The whole listing below should be retyped exactly, without any images.
===== MATERIALS PROVIDED =====
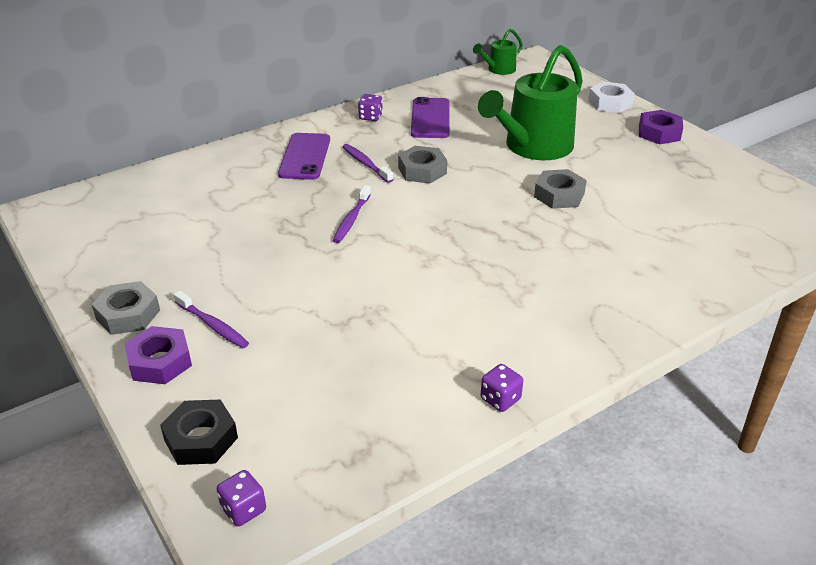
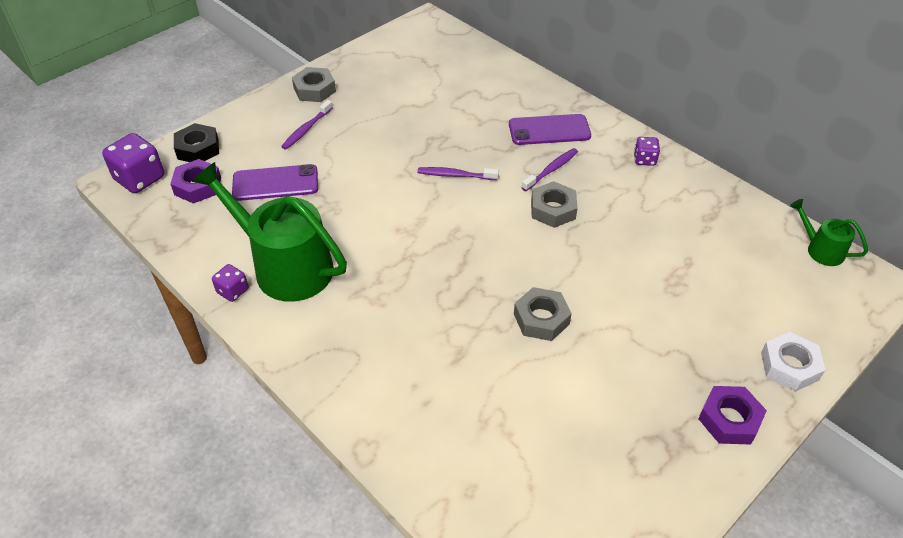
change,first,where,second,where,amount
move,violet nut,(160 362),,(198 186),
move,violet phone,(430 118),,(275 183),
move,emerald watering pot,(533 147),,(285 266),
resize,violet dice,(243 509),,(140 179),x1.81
=====
**RESULT**
change,first,where,second,where,amount
move,violet nut,(160 362),,(198 186),
move,violet phone,(430 118),,(275 183),
move,emerald watering pot,(533 147),,(285 266),
resize,violet dice,(243 509),,(140 179),x1.81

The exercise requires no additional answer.